#### Extracted material
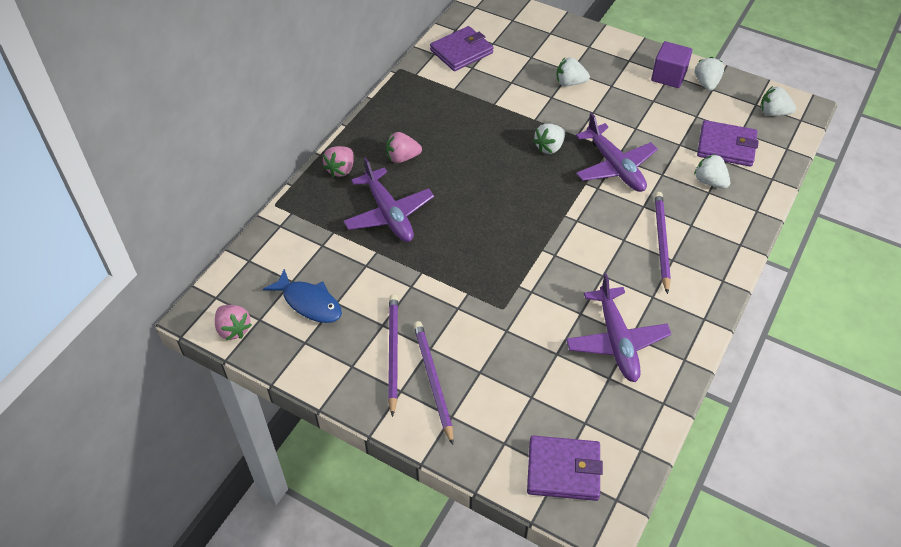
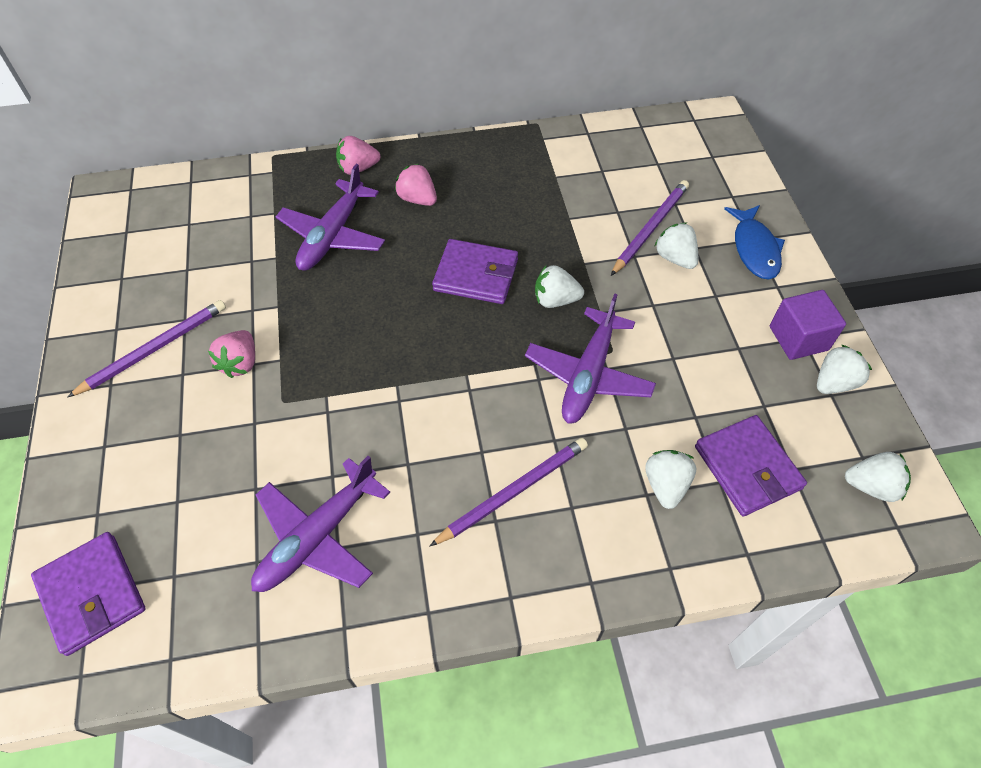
camera: 50 degrees right, 5 degrees up
(233, 329) = (101, 223): pink strawberry -> pink strawberry (240, 363)
(309, 303) = (171, 251): blue fish -> blue fish (754, 249)
(433, 381) = (140, 403): purple pencil -> purple pencil (650, 229)
(461, 51) = (615, 149): purple wallet -> purple wallet (476, 275)
(773, 113) = (871, 486): white strawberry -> white strawberry turned 120 degrees clockwise

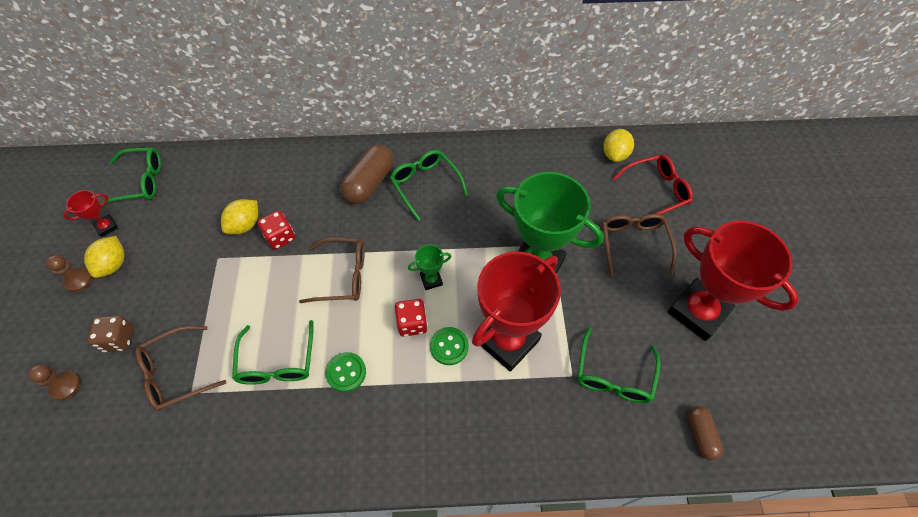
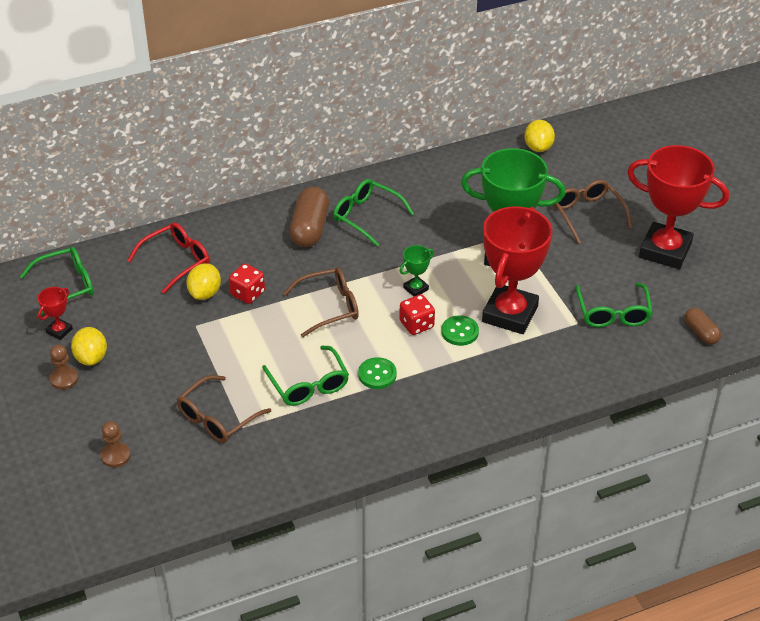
camera: 20 degrees left, 15 degrees down
(119, 339) = (142, 410): brown dice -> none
(656, 191) = (590, 168): red glasses -> red glasses (176, 261)

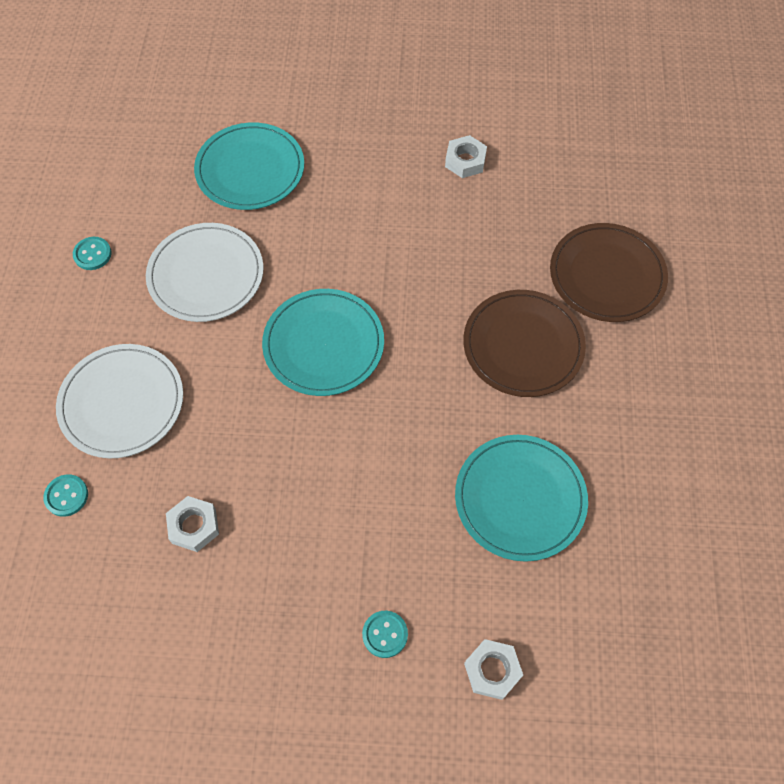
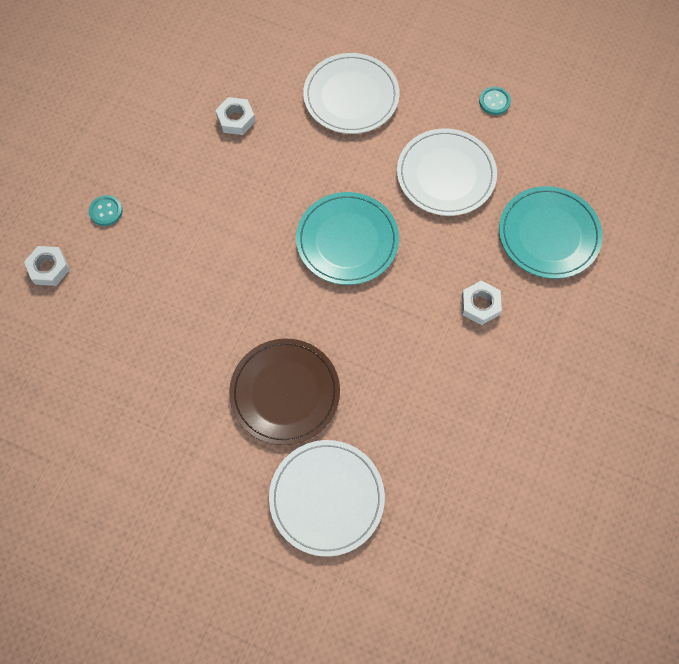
camera: 110 degrees right, 5 degrees up
(66, 496) = (292, 52): turquoise button -> none
(465, 161) = (502, 422): white nut -> white nut (480, 305)
(520, 498) = (156, 335): turquoise plate -> none
(607, 275) = (326, 498): brown plate -> white plate

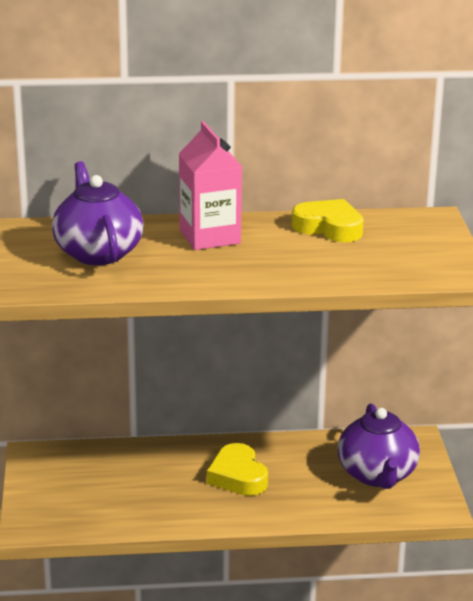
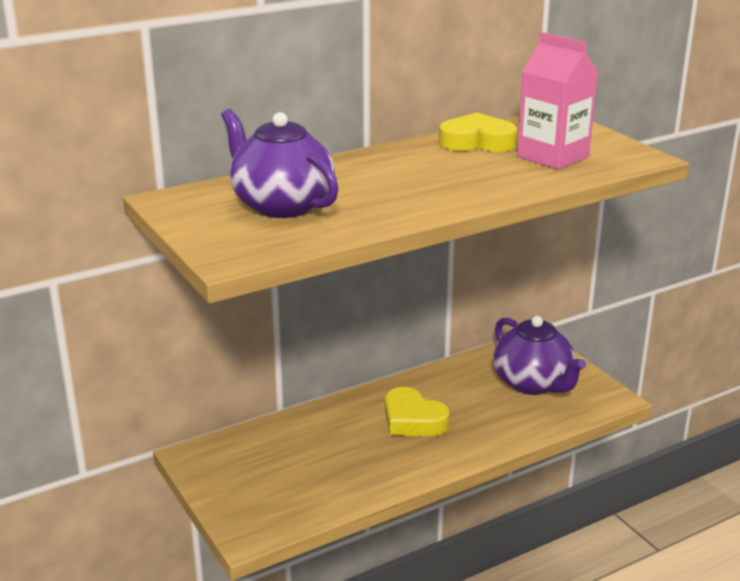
camera: 25 degrees left, 0 degrees up
(210, 237) = (377, 170): pink carton -> pink carton (552, 157)

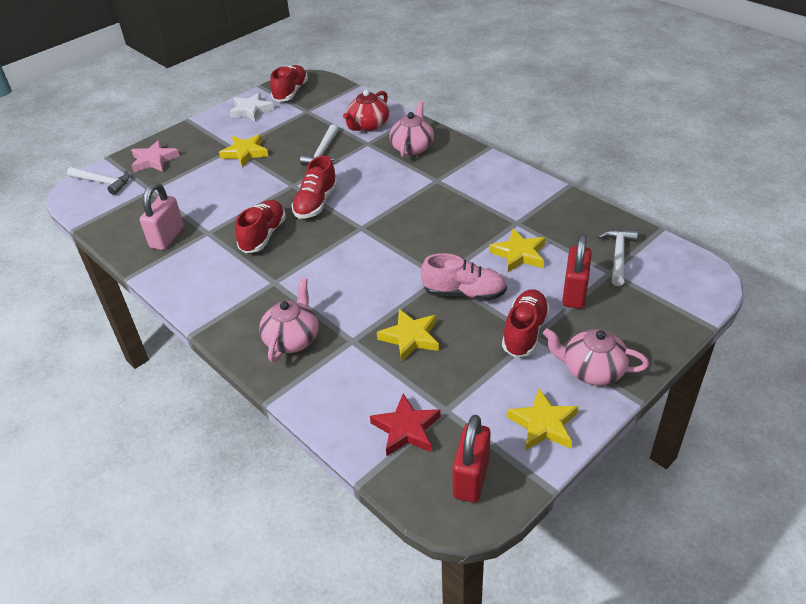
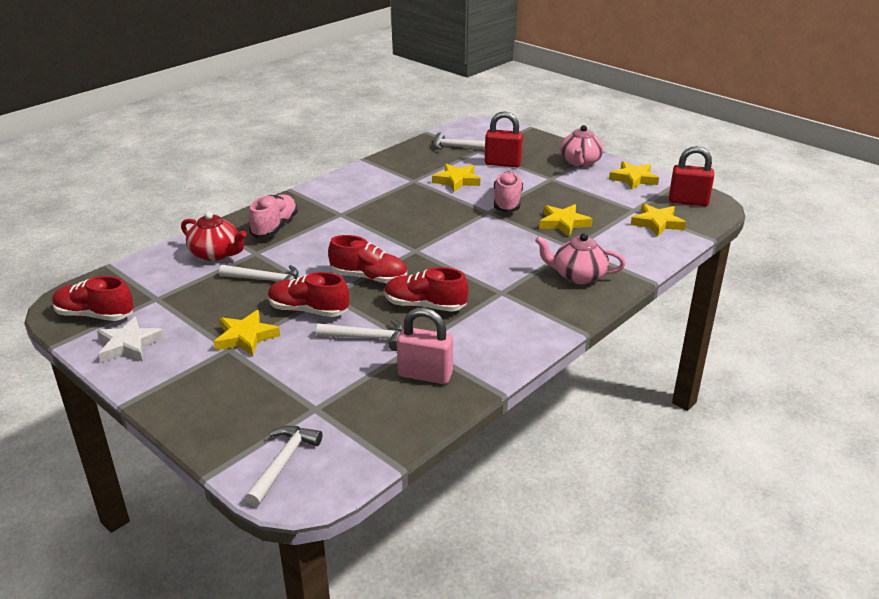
camera: 95 degrees left, 10 degrees down
(154, 160) = (236, 419): pink star -> none
(225, 207) = (368, 338): none -> white hammer
(406, 429) = (657, 223): red star -> yellow star
(412, 147) = (275, 227): pink teapot -> pink shoe
(524, 332) = (548, 181): red shoe -> red shoe (308, 310)

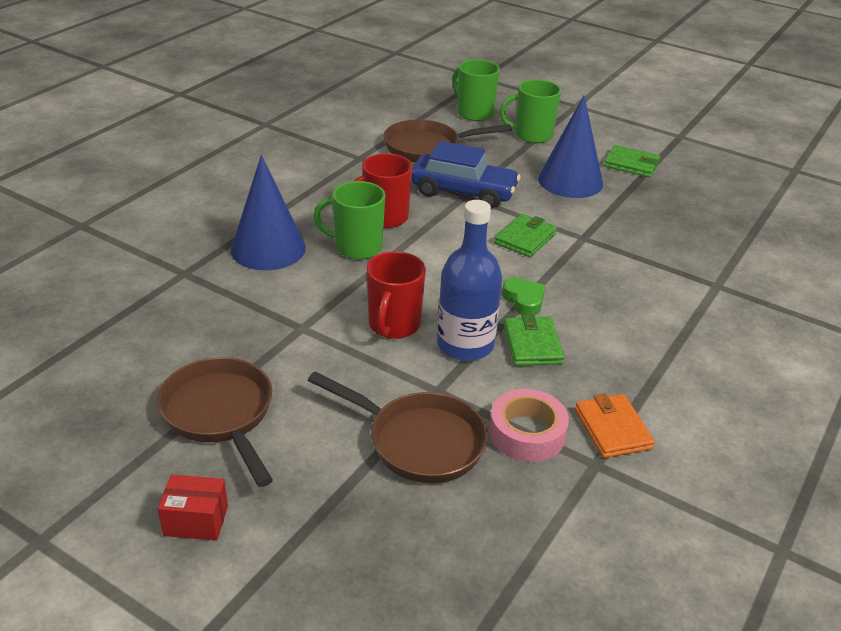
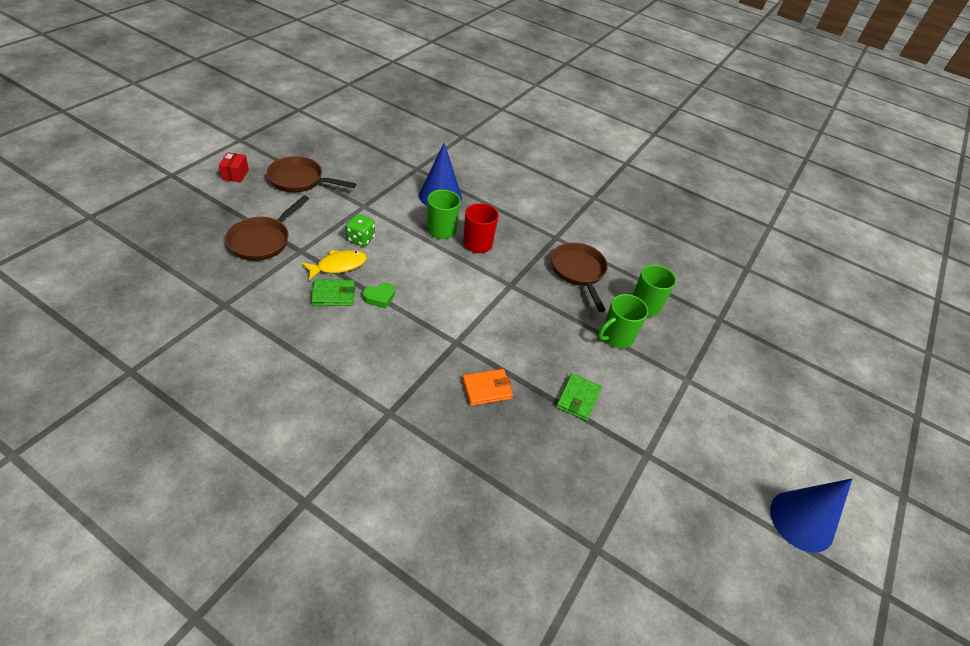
camera: 85 degrees right, 10 degrees up
(221, 415) = (300, 180): brown pan -> brown pan turned 135 degrees counterclockwise
(393, 325) = (361, 239): red mug -> green dice
(463, 192) = (515, 284): blue car -> none
(465, 345) = (338, 266): blue bottle -> yellow fish
(525, 239) = (453, 309): green wallet -> none
(527, 433) = (256, 281): pink tape -> none
(532, 135) = (616, 337): green mug -> green mug turned 120 degrees counterclockwise
(570, 181) = (541, 349): blue cone -> blue cone (801, 521)
(612, 429) = (249, 317): orange wallet -> orange wallet (487, 389)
########
What to produce: Restate the lines above from the one containing "(210, 237) = (377, 170): pink" through the one containing "(527, 433) = (256, 281): pink tape -> none", inclusive, exactly and without pictures.

Written answer:
(210, 237) = (377, 170): pink carton -> pink carton (552, 157)

camera: 95 degrees left, 10 degrees down
(154, 160) = (236, 419): pink star -> none
(225, 207) = (368, 338): none -> white hammer
(406, 429) = (657, 223): red star -> yellow star
(412, 147) = (275, 227): pink teapot -> pink shoe
(524, 332) = (548, 181): red shoe -> red shoe (308, 310)

camera: 85 degrees right, 10 degrees up
(221, 415) = (300, 180): brown pan -> brown pan turned 135 degrees counterclockwise
(393, 325) = (361, 239): red mug -> green dice
(463, 192) = (515, 284): blue car -> none
(465, 345) = (338, 266): blue bottle -> yellow fish
(525, 239) = (453, 309): green wallet -> none
(527, 433) = (256, 281): pink tape -> none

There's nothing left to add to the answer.